* _PROBLEM TO WORK ON_: Retype the records below word for word and omit any image.

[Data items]

:::::

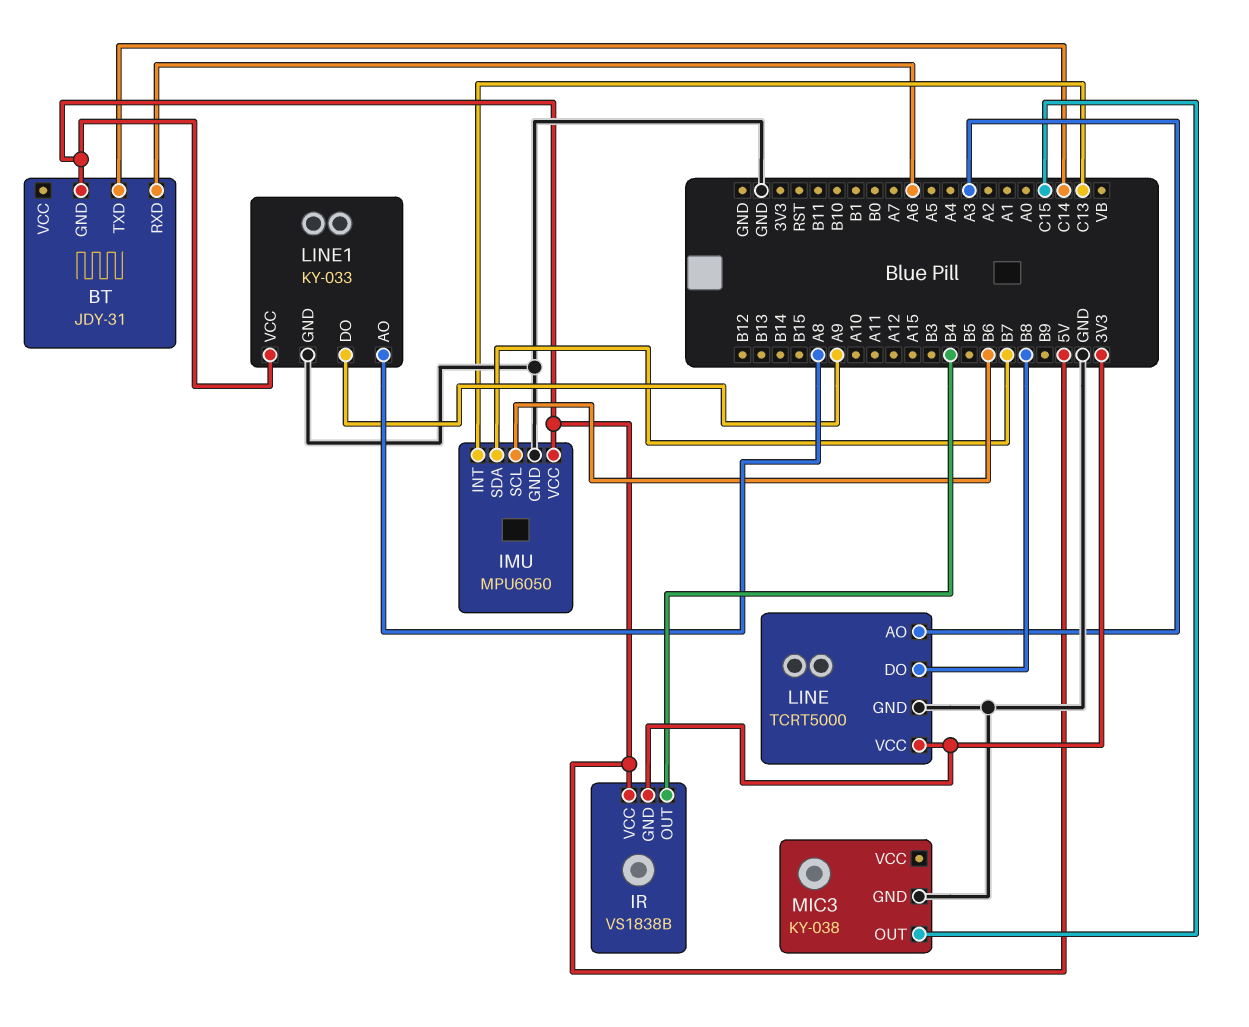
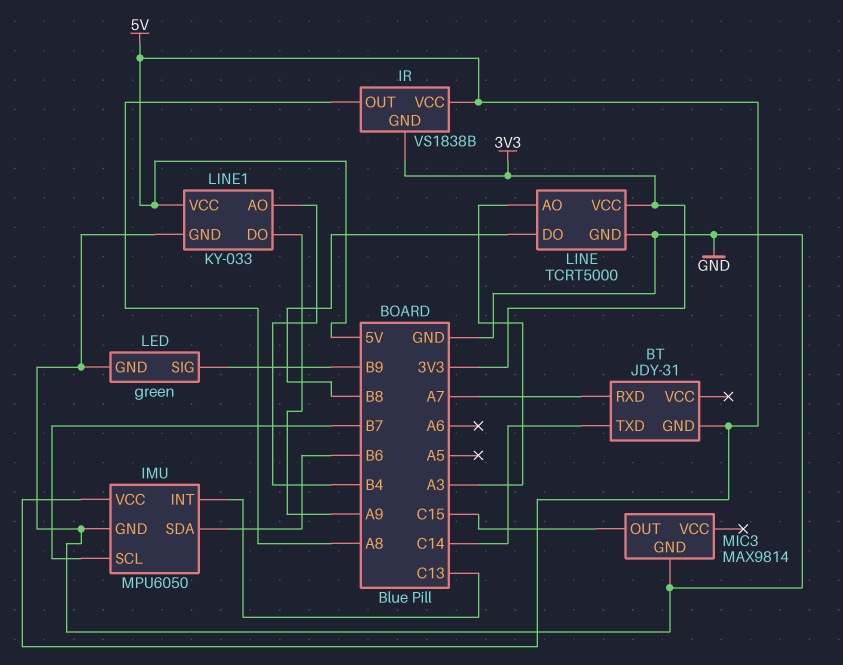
BT pin RXD: A6 -> A7
IMU pin SCL: B6 -> B7
IMU pin SDA: B7 -> B6
IR pin OUT: B4 -> A8
LED: none -> green
LED pin GND: none -> GND
LED pin SIG: none -> B9
LINE1 pin AO: A8 -> B4
MIC3: KY-038 -> MAX9814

:::::

* _TASK ANSWER_:
BT pin RXD: A6 -> A7
IMU pin SCL: B6 -> B7
IMU pin SDA: B7 -> B6
IR pin OUT: B4 -> A8
LED: none -> green
LED pin GND: none -> GND
LED pin SIG: none -> B9
LINE1 pin AO: A8 -> B4
MIC3: KY-038 -> MAX9814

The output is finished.